Exercise prompt: In the data below, locate each line with the word "camera" and list it.

Given records:
^^^^^^^^

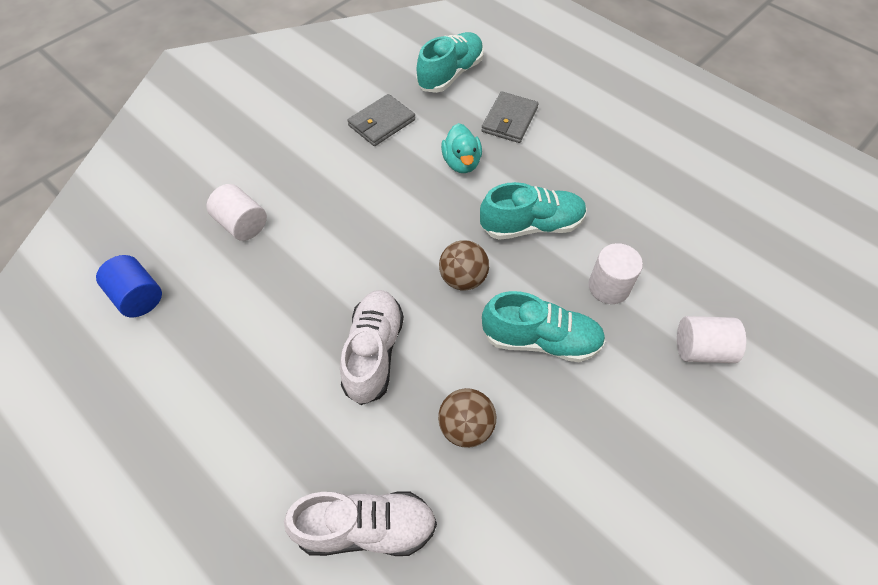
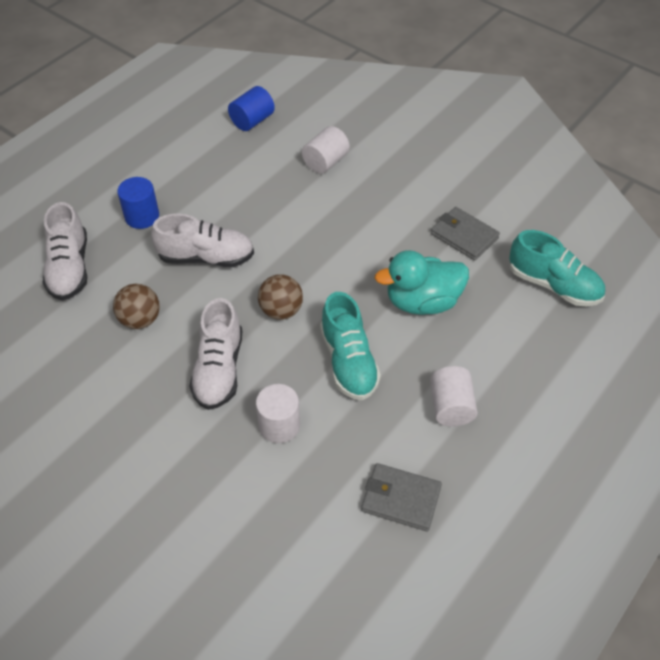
camera: 85 degrees right, 5 degrees down
(286, 432) = (142, 216): none -> blue cylinder
(461, 163) = (422, 302): turquoise duck -> turquoise duck, size x1.50
(509, 120) = (494, 340): grey wallet -> grey wallet (400, 499)
(540, 340) = (219, 369): turquoise shoe -> white shoe
(702, 349) = (210, 502): white cylinder -> white cylinder (451, 407)

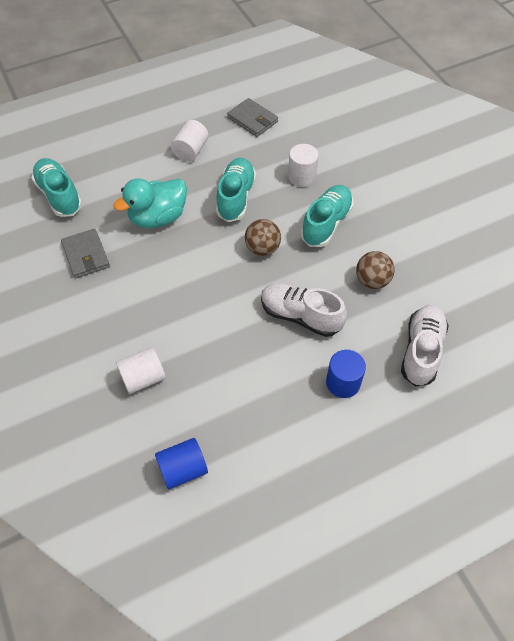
camera: 155 degrees left, 5 degrees up
(219, 369) = (326, 223): white shoe -> turquoise shoe
(422, 302) = (158, 217): turquoise duck -> turquoise duck turned 135 degrees clockwise

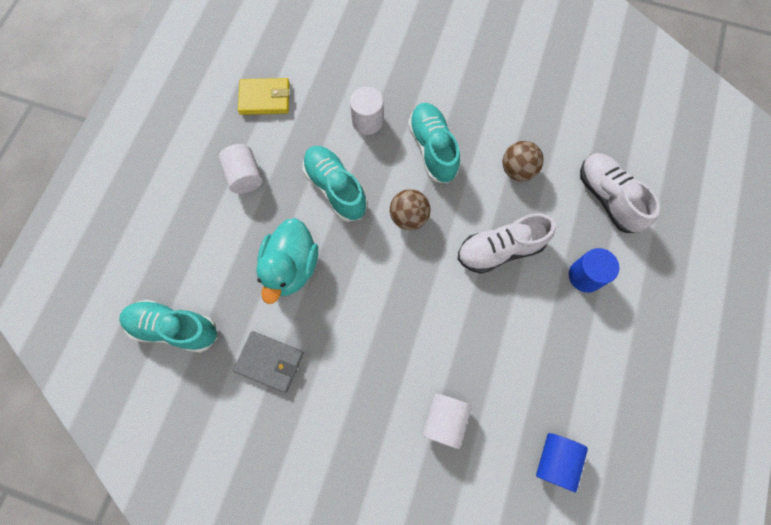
camera: 45 degrees left, 15 degrees up
(252, 120) = (265, 98): grey wallet -> yellow wallet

^^^^^^^^

Final answer:
camera: 85 degrees right, 5 degrees down
camera: 155 degrees left, 5 degrees up
camera: 45 degrees left, 15 degrees up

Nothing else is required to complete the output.